### DATA PROVIDED
==========

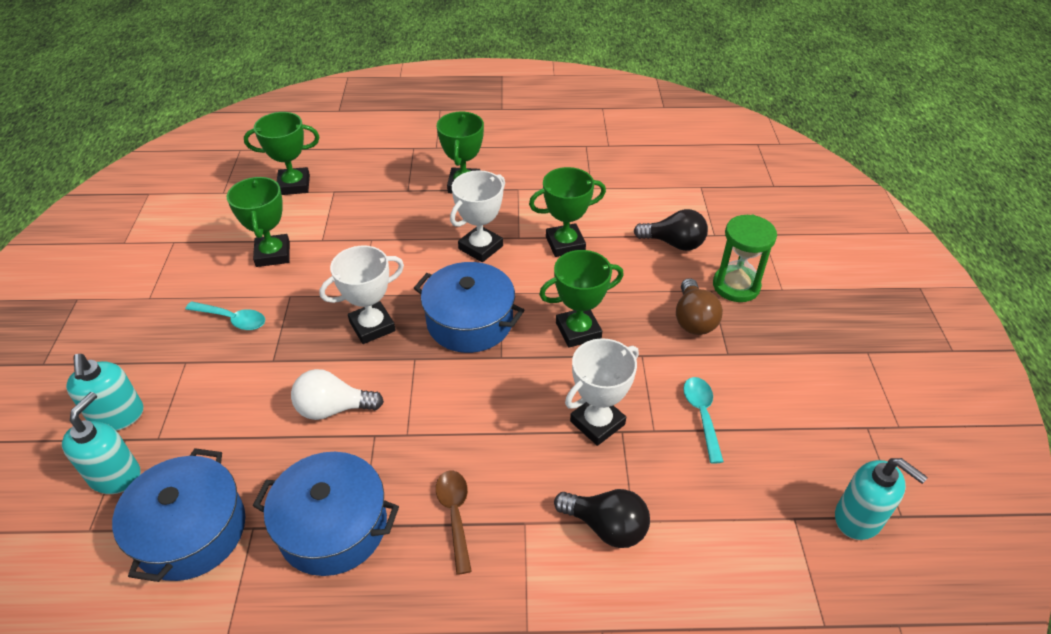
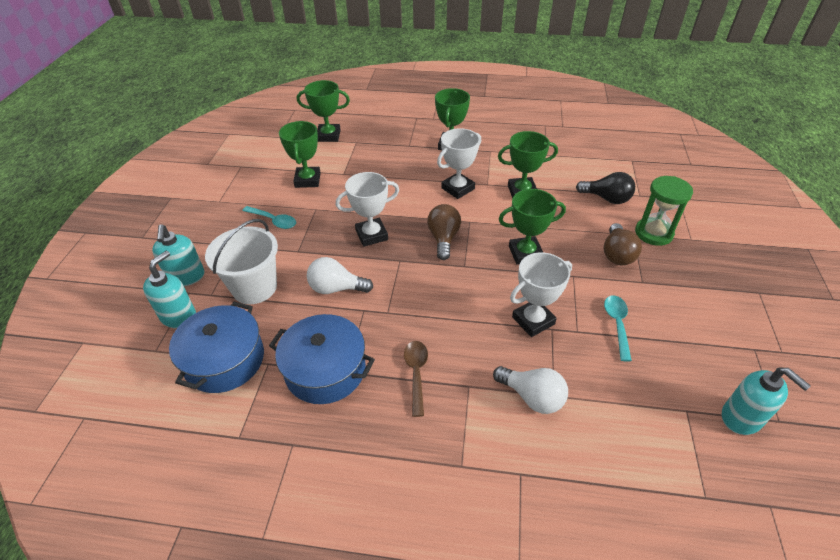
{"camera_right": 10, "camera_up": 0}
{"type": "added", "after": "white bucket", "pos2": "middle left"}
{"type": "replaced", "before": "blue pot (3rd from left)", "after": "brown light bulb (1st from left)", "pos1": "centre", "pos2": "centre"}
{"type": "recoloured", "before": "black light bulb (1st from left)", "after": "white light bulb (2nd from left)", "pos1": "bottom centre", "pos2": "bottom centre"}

==========

### WHAT IS BEING ASKED
Retype all the material word for word while skipping any picture it contains.

### TASK ANSWER
{"camera_right": 10, "camera_up": 0}
{"type": "added", "after": "white bucket", "pos2": "middle left"}
{"type": "replaced", "before": "blue pot (3rd from left)", "after": "brown light bulb (1st from left)", "pos1": "centre", "pos2": "centre"}
{"type": "recoloured", "before": "black light bulb (1st from left)", "after": "white light bulb (2nd from left)", "pos1": "bottom centre", "pos2": "bottom centre"}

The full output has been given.